_Records for this task_
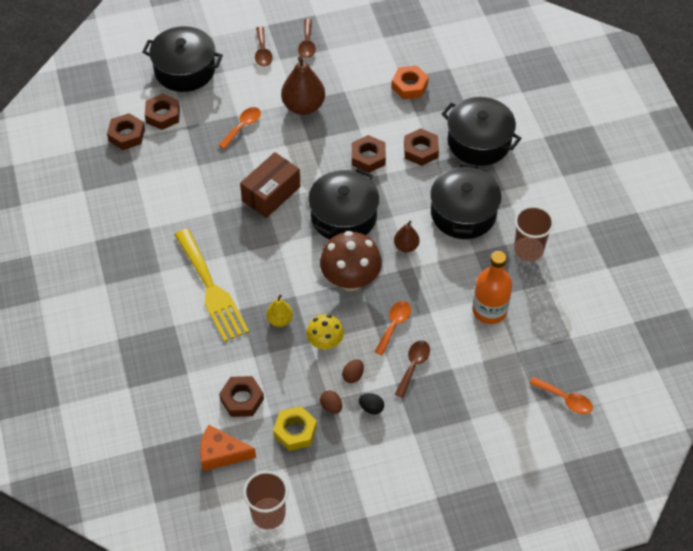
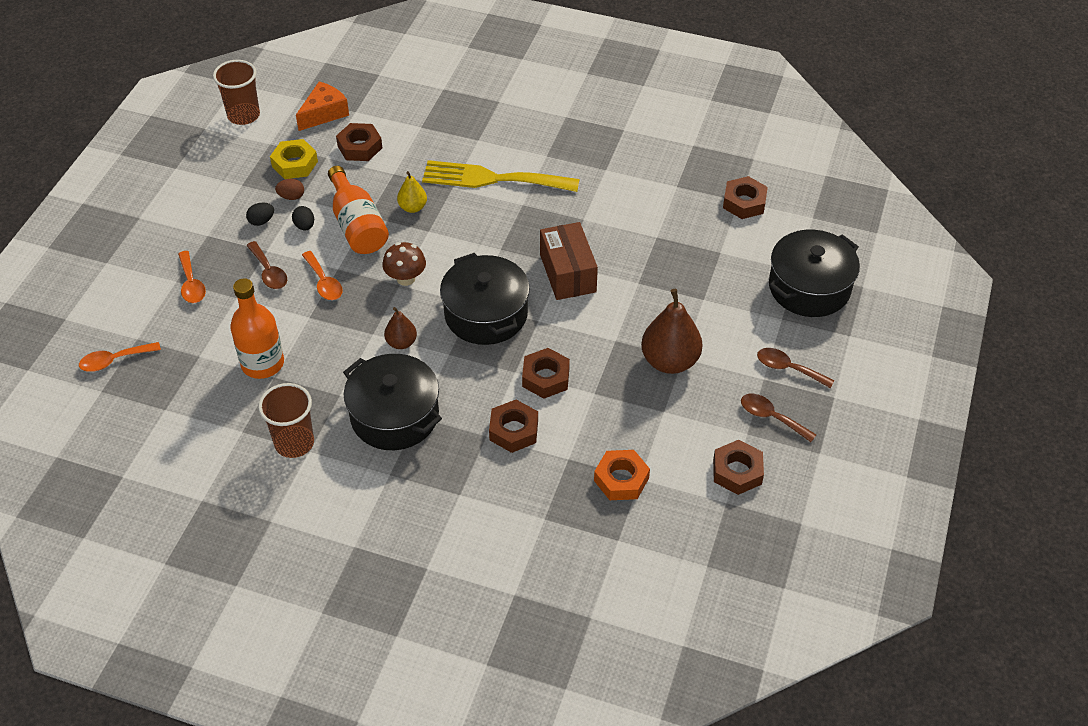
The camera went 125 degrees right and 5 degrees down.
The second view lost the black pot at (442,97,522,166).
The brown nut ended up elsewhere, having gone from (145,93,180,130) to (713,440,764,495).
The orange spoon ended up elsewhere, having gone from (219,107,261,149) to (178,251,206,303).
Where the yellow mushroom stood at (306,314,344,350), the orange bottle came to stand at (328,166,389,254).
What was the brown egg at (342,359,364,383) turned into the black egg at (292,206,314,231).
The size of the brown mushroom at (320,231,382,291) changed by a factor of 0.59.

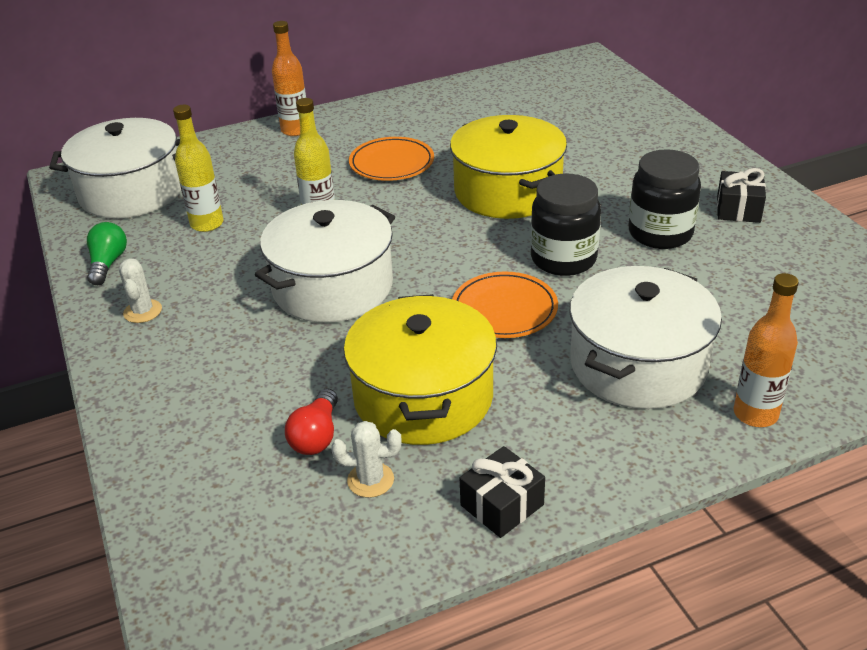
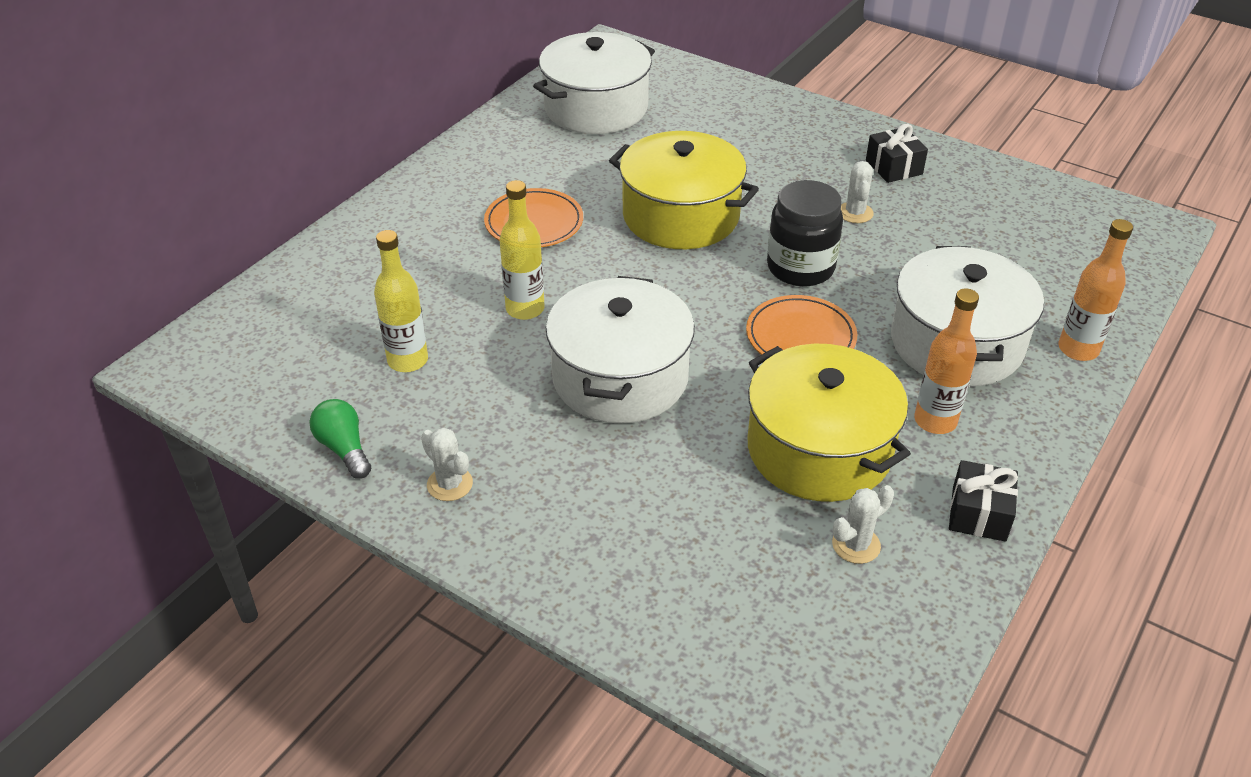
The camera went 35 degrees left and 5 degrees up.
The second view lost the red light bulb at (285,388,338,455).
The white pot ended up elsewhere, having gone from (49,118,181,219) to (533,32,655,134).
The orange bottle ended up elsewhere, having gone from (272,21,306,136) to (914,288,979,434).
Where the black jar stood at (628,149,701,249), the white cactus came to stand at (841,161,874,223).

_What you need to do_
Retype, exactly as written, each line from the one containing "The brown nut" through the end of the data above, and leave out every picture.

_Answer below_
The brown nut ended up elsewhere, having gone from (145,93,180,130) to (713,440,764,495).
The orange spoon ended up elsewhere, having gone from (219,107,261,149) to (178,251,206,303).
Where the yellow mushroom stood at (306,314,344,350), the orange bottle came to stand at (328,166,389,254).
What was the brown egg at (342,359,364,383) turned into the black egg at (292,206,314,231).
The size of the brown mushroom at (320,231,382,291) changed by a factor of 0.59.

The camera went 35 degrees left and 5 degrees up.
The second view lost the red light bulb at (285,388,338,455).
The white pot ended up elsewhere, having gone from (49,118,181,219) to (533,32,655,134).
The orange bottle ended up elsewhere, having gone from (272,21,306,136) to (914,288,979,434).
Where the black jar stood at (628,149,701,249), the white cactus came to stand at (841,161,874,223).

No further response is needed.